* Task directions *
For the data below, the lines that hold "down" should be counted; only the resulting number is expected.

* Data supplied *
#####

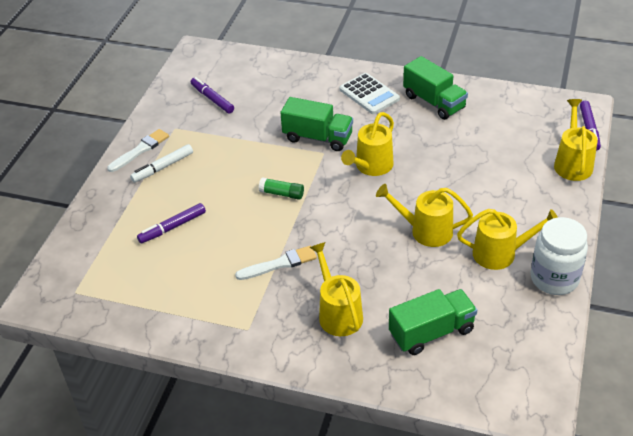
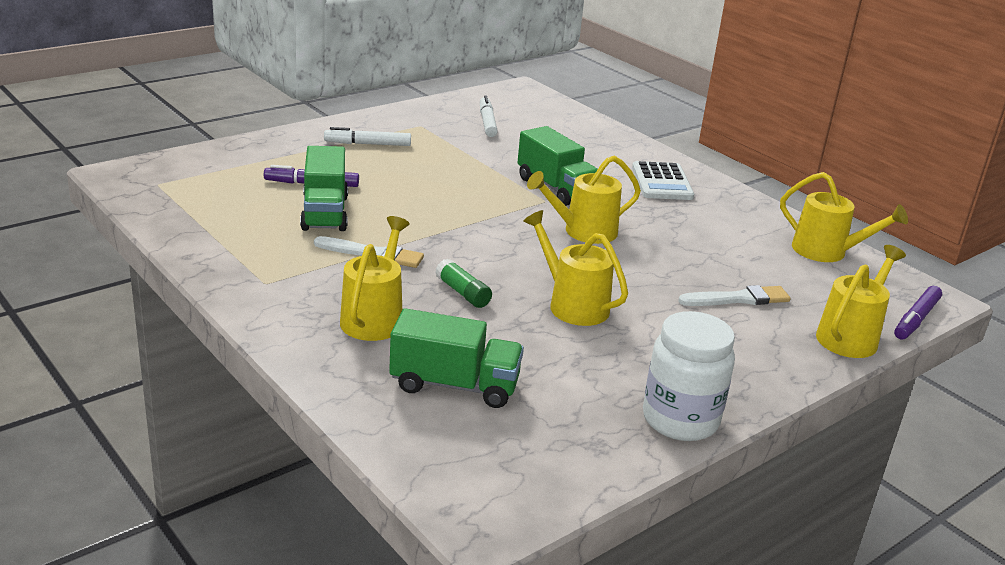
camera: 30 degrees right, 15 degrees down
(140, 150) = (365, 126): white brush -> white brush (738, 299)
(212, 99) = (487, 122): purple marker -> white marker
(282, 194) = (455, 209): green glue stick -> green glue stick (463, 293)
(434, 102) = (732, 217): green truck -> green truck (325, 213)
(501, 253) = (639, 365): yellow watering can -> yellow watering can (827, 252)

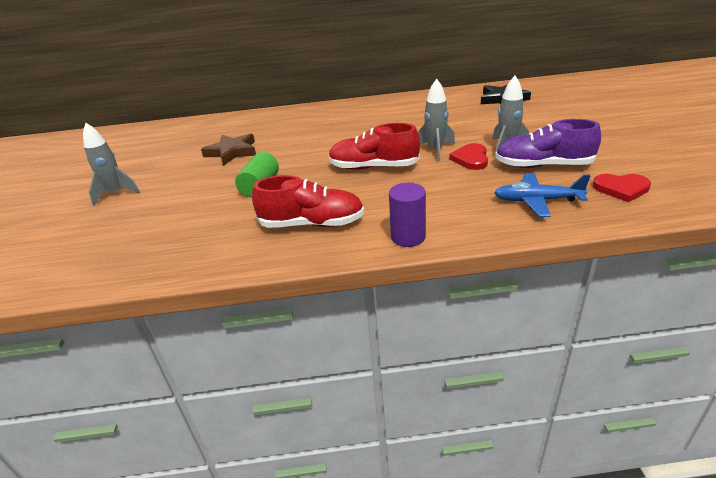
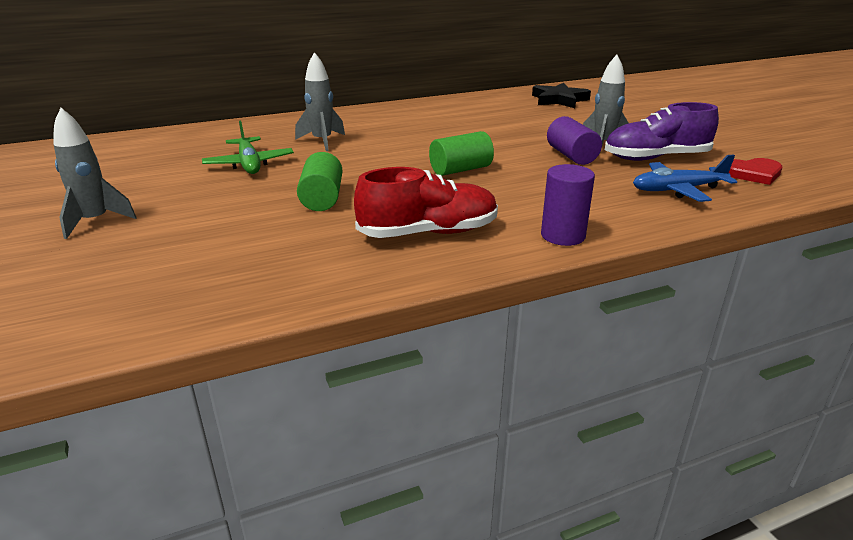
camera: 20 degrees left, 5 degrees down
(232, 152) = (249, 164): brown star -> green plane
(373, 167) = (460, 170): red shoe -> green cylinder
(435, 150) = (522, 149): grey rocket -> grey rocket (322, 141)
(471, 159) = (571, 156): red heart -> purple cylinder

#####

* Output for this task *
2